YOUR TASK: Every line of the following records that includes "LIGHT" should be copied.

<<<<

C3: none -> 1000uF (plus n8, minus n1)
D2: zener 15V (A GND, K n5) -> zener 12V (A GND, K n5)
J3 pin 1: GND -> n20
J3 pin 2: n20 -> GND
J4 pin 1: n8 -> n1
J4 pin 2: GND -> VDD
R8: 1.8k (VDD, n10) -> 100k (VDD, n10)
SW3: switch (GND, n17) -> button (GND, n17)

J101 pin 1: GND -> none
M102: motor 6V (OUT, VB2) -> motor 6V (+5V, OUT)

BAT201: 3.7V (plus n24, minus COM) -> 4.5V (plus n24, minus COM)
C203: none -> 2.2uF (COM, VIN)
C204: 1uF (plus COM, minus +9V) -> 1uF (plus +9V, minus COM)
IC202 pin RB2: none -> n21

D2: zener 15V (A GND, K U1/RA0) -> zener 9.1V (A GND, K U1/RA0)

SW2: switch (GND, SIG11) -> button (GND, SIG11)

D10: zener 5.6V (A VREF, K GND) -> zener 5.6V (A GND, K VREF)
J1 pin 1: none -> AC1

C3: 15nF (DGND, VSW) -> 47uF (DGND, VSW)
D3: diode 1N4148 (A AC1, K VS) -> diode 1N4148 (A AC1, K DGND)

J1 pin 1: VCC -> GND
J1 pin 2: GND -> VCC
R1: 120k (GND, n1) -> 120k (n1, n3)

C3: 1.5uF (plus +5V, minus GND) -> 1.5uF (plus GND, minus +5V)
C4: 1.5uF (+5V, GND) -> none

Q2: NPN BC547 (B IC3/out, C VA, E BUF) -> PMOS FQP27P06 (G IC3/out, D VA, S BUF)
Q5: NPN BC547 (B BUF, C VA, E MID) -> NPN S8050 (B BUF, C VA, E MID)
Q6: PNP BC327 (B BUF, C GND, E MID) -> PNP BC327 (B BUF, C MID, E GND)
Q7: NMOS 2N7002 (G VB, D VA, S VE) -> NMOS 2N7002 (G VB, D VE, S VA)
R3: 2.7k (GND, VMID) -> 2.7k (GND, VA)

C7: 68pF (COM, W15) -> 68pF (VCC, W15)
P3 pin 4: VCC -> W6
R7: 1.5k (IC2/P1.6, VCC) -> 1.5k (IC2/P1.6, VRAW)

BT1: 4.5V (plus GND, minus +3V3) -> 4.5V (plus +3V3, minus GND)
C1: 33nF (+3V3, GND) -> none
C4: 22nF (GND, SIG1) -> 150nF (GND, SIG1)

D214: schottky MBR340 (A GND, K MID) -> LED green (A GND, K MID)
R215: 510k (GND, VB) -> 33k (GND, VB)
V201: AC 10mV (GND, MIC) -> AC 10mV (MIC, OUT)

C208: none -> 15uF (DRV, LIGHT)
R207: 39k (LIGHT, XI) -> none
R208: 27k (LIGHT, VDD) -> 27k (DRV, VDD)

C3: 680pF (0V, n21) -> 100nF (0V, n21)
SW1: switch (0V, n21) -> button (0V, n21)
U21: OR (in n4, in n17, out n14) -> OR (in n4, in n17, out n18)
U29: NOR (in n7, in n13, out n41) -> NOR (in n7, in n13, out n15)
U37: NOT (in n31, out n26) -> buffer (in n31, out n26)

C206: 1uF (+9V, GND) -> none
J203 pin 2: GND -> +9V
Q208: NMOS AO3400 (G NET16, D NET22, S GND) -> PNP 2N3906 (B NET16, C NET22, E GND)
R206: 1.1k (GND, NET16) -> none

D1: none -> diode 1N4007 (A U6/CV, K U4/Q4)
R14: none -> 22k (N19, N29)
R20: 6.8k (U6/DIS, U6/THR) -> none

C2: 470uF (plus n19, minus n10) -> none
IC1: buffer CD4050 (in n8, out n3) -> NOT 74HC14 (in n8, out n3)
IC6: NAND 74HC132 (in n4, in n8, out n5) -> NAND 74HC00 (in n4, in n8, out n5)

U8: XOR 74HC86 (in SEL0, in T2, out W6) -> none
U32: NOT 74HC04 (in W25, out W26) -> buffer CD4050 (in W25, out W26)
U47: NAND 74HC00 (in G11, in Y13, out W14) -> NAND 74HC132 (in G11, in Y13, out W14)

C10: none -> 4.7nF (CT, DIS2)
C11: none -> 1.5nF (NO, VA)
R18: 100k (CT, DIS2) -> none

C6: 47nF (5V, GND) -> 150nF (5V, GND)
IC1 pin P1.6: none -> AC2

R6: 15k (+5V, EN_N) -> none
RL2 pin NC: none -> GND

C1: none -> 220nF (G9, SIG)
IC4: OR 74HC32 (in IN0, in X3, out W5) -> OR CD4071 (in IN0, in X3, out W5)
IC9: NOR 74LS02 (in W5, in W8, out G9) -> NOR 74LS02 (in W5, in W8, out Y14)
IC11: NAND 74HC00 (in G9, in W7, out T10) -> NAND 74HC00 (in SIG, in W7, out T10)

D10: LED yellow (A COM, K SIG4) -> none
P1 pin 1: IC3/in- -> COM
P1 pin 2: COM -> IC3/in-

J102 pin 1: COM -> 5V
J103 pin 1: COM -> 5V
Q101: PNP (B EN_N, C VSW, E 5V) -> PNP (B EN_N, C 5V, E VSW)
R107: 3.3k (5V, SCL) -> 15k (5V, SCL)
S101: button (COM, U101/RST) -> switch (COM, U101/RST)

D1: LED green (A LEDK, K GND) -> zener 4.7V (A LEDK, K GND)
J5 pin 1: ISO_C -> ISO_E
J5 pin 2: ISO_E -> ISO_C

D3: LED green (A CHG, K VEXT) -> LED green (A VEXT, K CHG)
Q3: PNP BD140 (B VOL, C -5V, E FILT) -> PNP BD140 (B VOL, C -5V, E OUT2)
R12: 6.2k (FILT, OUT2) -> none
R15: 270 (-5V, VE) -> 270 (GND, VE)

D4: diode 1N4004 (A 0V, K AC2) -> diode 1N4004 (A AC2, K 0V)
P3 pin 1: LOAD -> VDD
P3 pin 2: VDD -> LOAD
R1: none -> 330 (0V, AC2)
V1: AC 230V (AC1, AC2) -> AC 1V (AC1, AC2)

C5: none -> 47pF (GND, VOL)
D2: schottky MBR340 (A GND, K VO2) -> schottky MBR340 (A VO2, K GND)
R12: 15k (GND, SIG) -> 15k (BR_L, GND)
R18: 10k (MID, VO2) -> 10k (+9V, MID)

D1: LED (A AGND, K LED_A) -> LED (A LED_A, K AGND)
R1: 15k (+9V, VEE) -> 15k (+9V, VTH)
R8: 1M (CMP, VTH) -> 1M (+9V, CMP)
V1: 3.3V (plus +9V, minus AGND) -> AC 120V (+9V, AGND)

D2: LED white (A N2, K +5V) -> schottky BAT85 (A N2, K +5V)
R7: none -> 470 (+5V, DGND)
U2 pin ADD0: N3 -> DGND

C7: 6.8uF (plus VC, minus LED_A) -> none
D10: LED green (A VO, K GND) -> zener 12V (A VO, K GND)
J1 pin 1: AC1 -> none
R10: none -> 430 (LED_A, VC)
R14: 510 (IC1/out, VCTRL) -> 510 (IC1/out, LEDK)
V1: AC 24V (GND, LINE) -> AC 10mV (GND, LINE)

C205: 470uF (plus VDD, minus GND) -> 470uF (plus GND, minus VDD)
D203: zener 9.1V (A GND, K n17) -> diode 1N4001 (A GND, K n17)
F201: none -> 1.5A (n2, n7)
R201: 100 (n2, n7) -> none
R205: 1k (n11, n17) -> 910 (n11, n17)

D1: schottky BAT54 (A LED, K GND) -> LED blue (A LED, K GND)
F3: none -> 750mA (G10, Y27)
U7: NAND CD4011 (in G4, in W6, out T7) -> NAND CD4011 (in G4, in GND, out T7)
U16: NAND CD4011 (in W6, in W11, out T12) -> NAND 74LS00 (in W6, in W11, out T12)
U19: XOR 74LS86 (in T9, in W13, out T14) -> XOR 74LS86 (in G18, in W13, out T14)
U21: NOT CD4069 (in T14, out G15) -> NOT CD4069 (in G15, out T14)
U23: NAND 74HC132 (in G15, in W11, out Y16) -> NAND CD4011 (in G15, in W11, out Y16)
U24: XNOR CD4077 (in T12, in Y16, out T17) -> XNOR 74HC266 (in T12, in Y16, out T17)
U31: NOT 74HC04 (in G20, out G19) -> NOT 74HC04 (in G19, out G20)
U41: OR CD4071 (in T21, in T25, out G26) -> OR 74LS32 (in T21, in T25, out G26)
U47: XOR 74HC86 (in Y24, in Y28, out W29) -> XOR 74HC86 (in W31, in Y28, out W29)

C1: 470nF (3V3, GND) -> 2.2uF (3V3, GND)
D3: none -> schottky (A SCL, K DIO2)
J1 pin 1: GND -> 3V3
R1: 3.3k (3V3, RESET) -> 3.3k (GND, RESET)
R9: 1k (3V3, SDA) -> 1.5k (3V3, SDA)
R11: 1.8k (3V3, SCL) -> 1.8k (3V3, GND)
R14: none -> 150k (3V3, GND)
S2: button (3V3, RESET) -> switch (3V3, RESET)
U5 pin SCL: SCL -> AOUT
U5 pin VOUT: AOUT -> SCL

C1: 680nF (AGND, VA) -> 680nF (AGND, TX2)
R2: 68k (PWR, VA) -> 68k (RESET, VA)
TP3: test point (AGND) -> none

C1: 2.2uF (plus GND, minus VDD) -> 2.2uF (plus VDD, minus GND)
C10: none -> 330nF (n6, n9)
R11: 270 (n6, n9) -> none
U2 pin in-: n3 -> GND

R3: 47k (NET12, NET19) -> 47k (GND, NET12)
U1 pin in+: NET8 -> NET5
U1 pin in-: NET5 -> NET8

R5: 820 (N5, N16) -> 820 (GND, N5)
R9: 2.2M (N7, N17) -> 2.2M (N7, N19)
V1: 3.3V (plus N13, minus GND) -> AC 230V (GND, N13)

>>>>

RESULT OF THE EXERCISE:
C208: none -> 15uF (DRV, LIGHT)
R207: 39k (LIGHT, XI) -> none
R208: 27k (LIGHT, VDD) -> 27k (DRV, VDD)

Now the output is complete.